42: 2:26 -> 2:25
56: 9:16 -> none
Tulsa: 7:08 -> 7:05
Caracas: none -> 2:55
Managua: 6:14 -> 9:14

---*---

What is expected - Retype the records above line for line, without changing anything.

Result of this task -
42: 2:26 -> 2:25
56: 9:16 -> none
Tulsa: 7:08 -> 7:05
Caracas: none -> 2:55
Managua: 6:14 -> 9:14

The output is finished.